SOURCE DATA section start

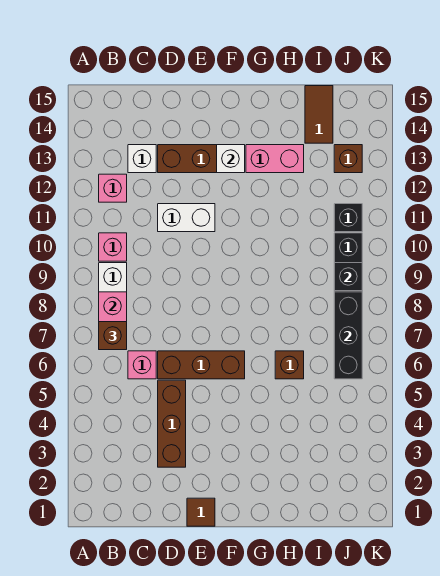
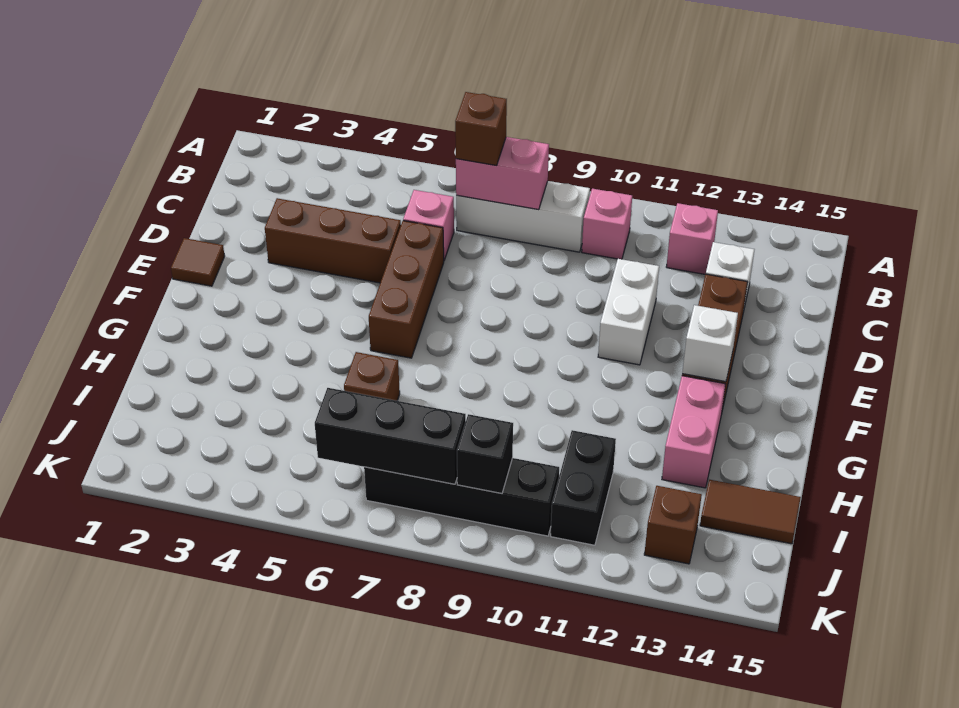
black brick J11 level 1 -> black brick I11:J11 level 1

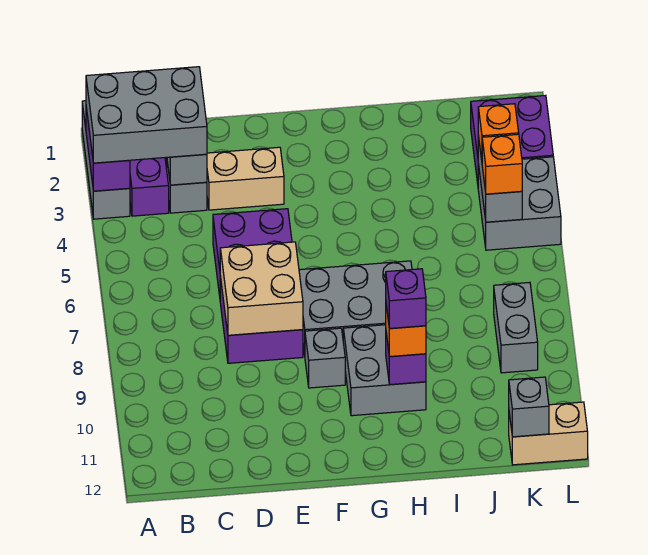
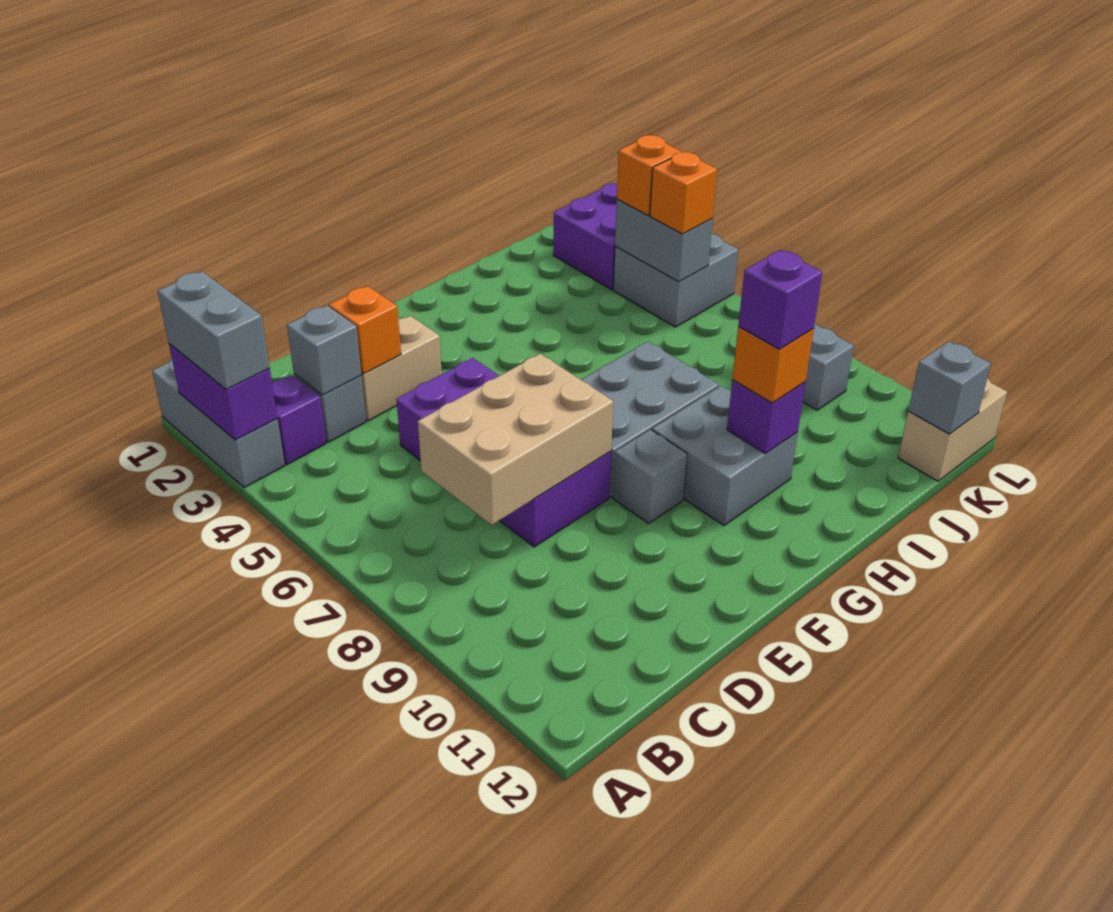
grey brick A2:C3 level 3 -> grey brick A2:A3 level 3
none -> orange brick D3 level 2
tan brick D7:E8 level 2 -> tan brick C7:E8 level 2

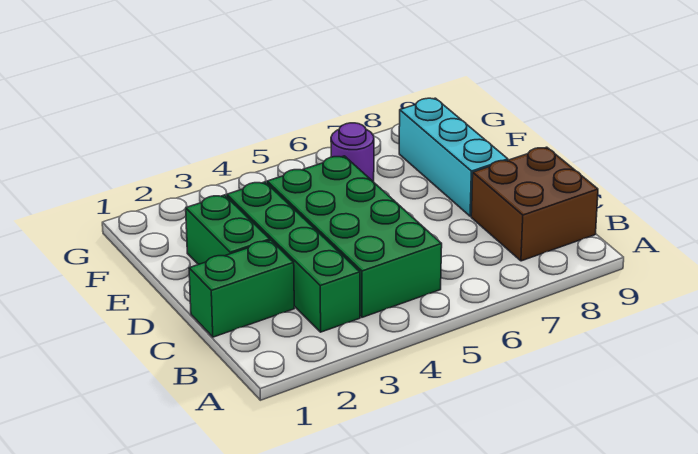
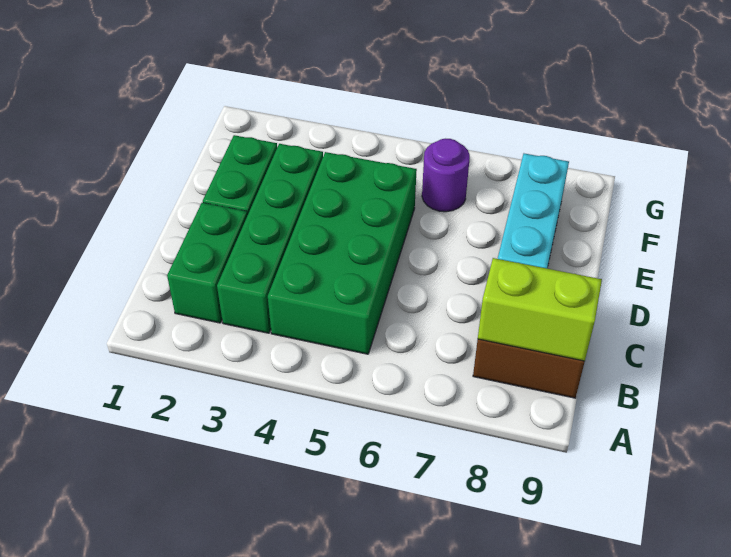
none -> lime brick B8:B9 level 2
green brick C1:C2 level 1 -> green brick B2:C2 level 1

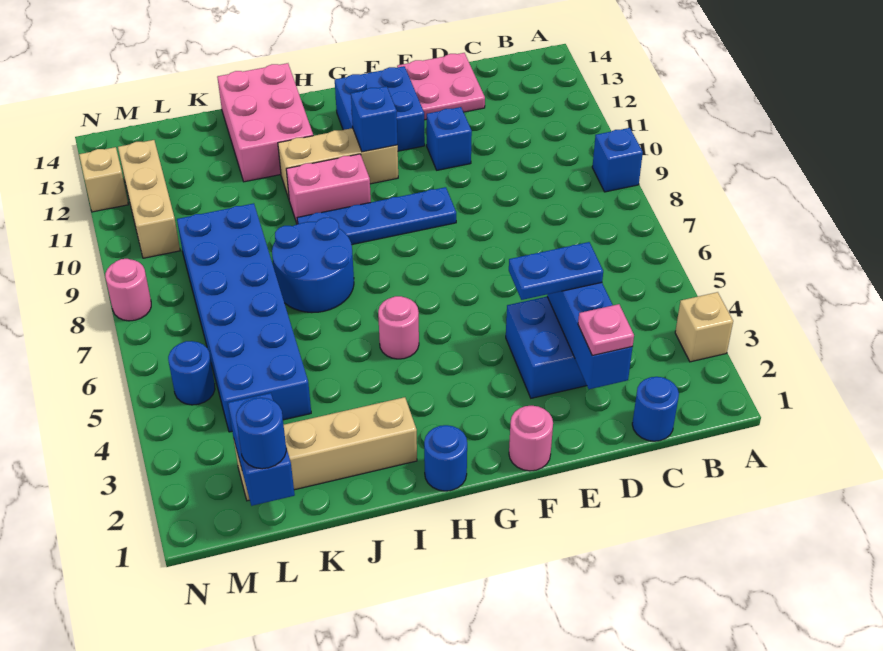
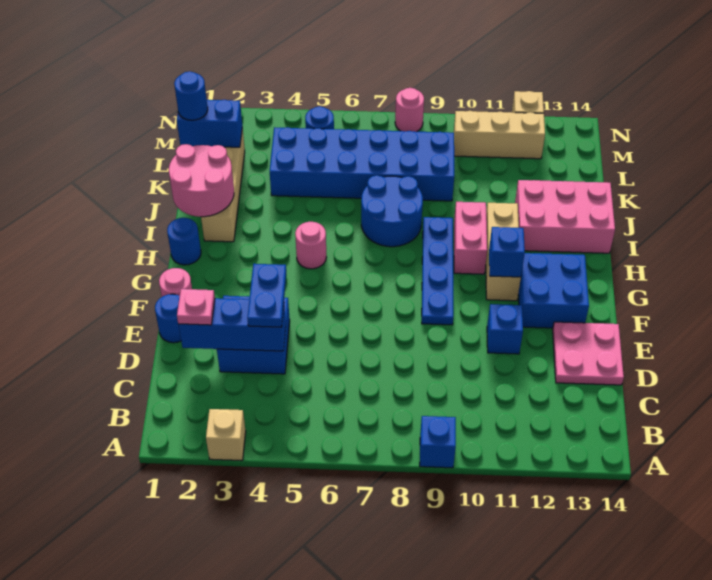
blue round brick C1 level 1 -> blue round brick E1 level 1
none -> pink round brick I1:J2 level 2

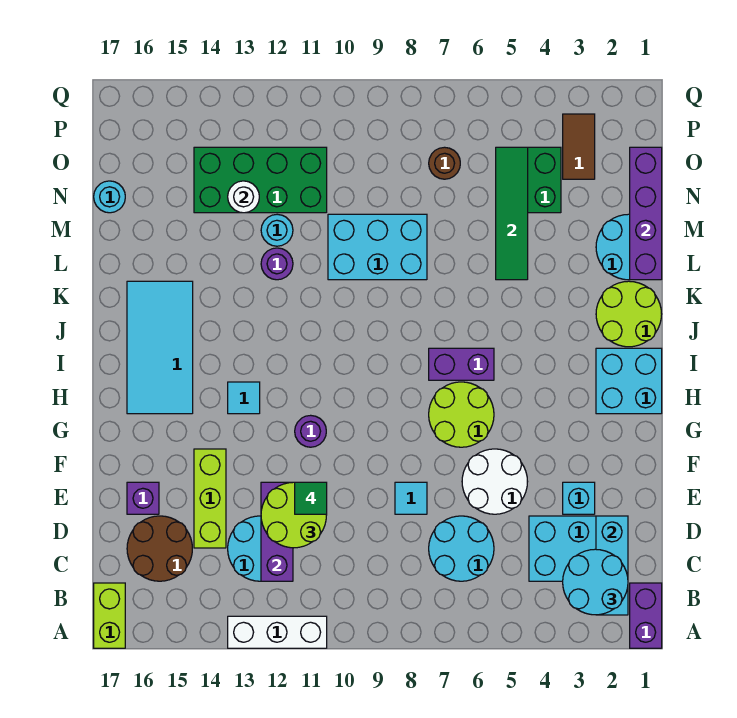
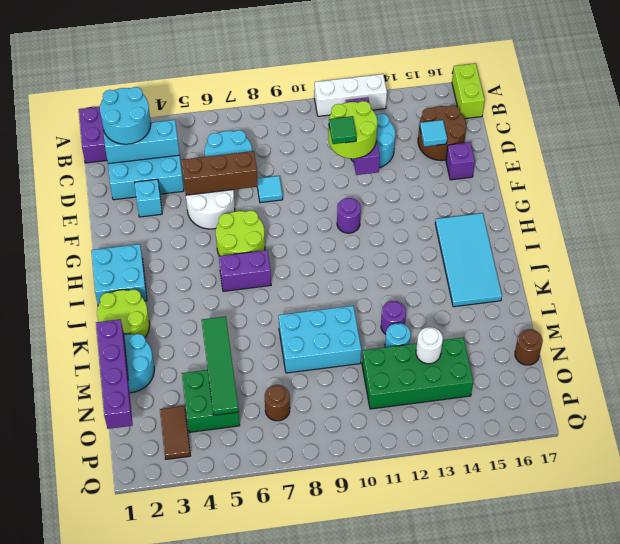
cyan brick B2:D2 level 2 -> cyan brick C2:C4 level 2
lime brick D14:F14 level 1 -> none
none -> brown brick E5:E7 level 2
cyan tile H13 level 1 -> cyan tile D15 level 2
cyan round brick N17 level 1 -> brown round brick N17 level 1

SOURCE DATA section end

-- PROBLEM REQUIREMENTS --
Set down every record word for word and leave out the pictures.

-- RESPONSE --
black brick J11 level 1 -> black brick I11:J11 level 1

grey brick A2:C3 level 3 -> grey brick A2:A3 level 3
none -> orange brick D3 level 2
tan brick D7:E8 level 2 -> tan brick C7:E8 level 2

none -> lime brick B8:B9 level 2
green brick C1:C2 level 1 -> green brick B2:C2 level 1

blue round brick C1 level 1 -> blue round brick E1 level 1
none -> pink round brick I1:J2 level 2

cyan brick B2:D2 level 2 -> cyan brick C2:C4 level 2
lime brick D14:F14 level 1 -> none
none -> brown brick E5:E7 level 2
cyan tile H13 level 1 -> cyan tile D15 level 2
cyan round brick N17 level 1 -> brown round brick N17 level 1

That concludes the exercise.